Items:
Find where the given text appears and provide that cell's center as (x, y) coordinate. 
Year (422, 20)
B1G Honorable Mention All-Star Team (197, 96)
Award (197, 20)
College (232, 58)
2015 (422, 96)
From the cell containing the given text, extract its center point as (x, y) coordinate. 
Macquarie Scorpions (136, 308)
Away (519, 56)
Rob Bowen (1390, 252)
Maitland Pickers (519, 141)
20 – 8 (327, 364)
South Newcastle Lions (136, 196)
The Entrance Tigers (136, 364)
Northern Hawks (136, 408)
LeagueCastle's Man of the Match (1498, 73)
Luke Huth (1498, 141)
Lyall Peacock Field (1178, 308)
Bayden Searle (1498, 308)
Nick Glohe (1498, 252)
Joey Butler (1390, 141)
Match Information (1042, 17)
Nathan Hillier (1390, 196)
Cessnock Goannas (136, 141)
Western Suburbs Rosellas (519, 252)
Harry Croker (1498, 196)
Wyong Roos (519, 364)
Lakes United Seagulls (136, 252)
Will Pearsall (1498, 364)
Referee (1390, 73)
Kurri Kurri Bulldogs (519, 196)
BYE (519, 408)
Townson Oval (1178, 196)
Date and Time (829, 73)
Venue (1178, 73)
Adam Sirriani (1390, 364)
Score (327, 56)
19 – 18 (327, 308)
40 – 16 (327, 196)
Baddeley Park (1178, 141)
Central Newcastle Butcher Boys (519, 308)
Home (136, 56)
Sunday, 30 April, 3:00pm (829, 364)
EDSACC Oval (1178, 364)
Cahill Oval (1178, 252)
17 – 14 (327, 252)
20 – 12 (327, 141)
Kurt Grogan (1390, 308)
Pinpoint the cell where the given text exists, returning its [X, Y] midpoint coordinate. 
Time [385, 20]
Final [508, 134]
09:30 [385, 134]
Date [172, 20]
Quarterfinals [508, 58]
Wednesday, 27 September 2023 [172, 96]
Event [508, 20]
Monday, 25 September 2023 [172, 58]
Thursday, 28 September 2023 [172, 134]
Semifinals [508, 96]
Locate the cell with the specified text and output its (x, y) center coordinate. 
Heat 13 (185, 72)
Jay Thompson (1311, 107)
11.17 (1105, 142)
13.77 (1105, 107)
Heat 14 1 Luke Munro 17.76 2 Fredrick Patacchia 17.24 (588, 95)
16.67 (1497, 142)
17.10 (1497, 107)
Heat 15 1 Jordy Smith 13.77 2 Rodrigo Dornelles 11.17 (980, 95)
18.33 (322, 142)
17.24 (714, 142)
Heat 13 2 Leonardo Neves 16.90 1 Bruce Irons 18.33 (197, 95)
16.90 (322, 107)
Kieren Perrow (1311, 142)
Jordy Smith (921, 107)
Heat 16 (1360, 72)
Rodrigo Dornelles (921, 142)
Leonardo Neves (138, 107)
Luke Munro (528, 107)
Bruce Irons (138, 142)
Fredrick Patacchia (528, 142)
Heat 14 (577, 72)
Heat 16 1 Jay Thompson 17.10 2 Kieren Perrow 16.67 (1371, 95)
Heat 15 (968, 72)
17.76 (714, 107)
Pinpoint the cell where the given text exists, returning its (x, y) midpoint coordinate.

Exercise brief:
Render every line of the records above as a JSON list of strings, one string per line, with blank lines omitted.

The result:
[
  "Find where the given text appears and provide that cell's center as (x, y) coordinate. ",
  "Year (422, 20)",
  "B1G Honorable Mention All-Star Team (197, 96)",
  "Award (197, 20)",
  "College (232, 58)",
  "2015 (422, 96)",
  "From the cell containing the given text, extract its center point as (x, y) coordinate. ",
  "Macquarie Scorpions (136, 308)",
  "Away (519, 56)",
  "Rob Bowen (1390, 252)",
  "Maitland Pickers (519, 141)",
  "20 – 8 (327, 364)",
  "South Newcastle Lions (136, 196)",
  "The Entrance Tigers (136, 364)",
  "Northern Hawks (136, 408)",
  "LeagueCastle's Man of the Match (1498, 73)",
  "Luke Huth (1498, 141)",
  "Lyall Peacock Field (1178, 308)",
  "Bayden Searle (1498, 308)",
  "Nick Glohe (1498, 252)",
  "Joey Butler (1390, 141)",
  "Match Information (1042, 17)",
  "Nathan Hillier (1390, 196)",
  "Cessnock Goannas (136, 141)",
  "Western Suburbs Rosellas (519, 252)",
  "Harry Croker (1498, 196)",
  "Wyong Roos (519, 364)",
  "Lakes United Seagulls (136, 252)",
  "Will Pearsall (1498, 364)",
  "Referee (1390, 73)",
  "Kurri Kurri Bulldogs (519, 196)",
  "BYE (519, 408)",
  "Townson Oval (1178, 196)",
  "Date and Time (829, 73)",
  "Venue (1178, 73)",
  "Adam Sirriani (1390, 364)",
  "Score (327, 56)",
  "19 – 18 (327, 308)",
  "40 – 16 (327, 196)",
  "Baddeley Park (1178, 141)",
  "Central Newcastle Butcher Boys (519, 308)",
  "Home (136, 56)",
  "Sunday, 30 April, 3:00pm (829, 364)",
  "EDSACC Oval (1178, 364)",
  "Cahill Oval (1178, 252)",
  "17 – 14 (327, 252)",
  "20 – 12 (327, 141)",
  "Kurt Grogan (1390, 308)",
  "Pinpoint the cell where the given text exists, returning its [X, Y] midpoint coordinate. ",
  "Time [385, 20]",
  "Final [508, 134]",
  "09:30 [385, 134]",
  "Date [172, 20]",
  "Quarterfinals [508, 58]",
  "Wednesday, 27 September 2023 [172, 96]",
  "Event [508, 20]",
  "Monday, 25 September 2023 [172, 58]",
  "Thursday, 28 September 2023 [172, 134]",
  "Semifinals [508, 96]",
  "Locate the cell with the specified text and output its (x, y) center coordinate. ",
  "Heat 13 (185, 72)",
  "Jay Thompson (1311, 107)",
  "11.17 (1105, 142)",
  "13.77 (1105, 107)",
  "Heat 14 1 Luke Munro 17.76 2 Fredrick Patacchia 17.24 (588, 95)",
  "16.67 (1497, 142)",
  "17.10 (1497, 107)",
  "Heat 15 1 Jordy Smith 13.77 2 Rodrigo Dornelles 11.17 (980, 95)",
  "18.33 (322, 142)",
  "17.24 (714, 142)",
  "Heat 13 2 Leonardo Neves 16.90 1 Bruce Irons 18.33 (197, 95)",
  "16.90 (322, 107)",
  "Kieren Perrow (1311, 142)",
  "Jordy Smith (921, 107)",
  "Heat 16 (1360, 72)",
  "Rodrigo Dornelles (921, 142)",
  "Leonardo Neves (138, 107)",
  "Luke Munro (528, 107)",
  "Bruce Irons (138, 142)",
  "Fredrick Patacchia (528, 142)",
  "Heat 14 (577, 72)",
  "Heat 16 1 Jay Thompson 17.10 2 Kieren Perrow 16.67 (1371, 95)",
  "Heat 15 (968, 72)",
  "17.76 (714, 107)",
  "Pinpoint the cell where the given text exists, returning its (x, y) midpoint coordinate."
]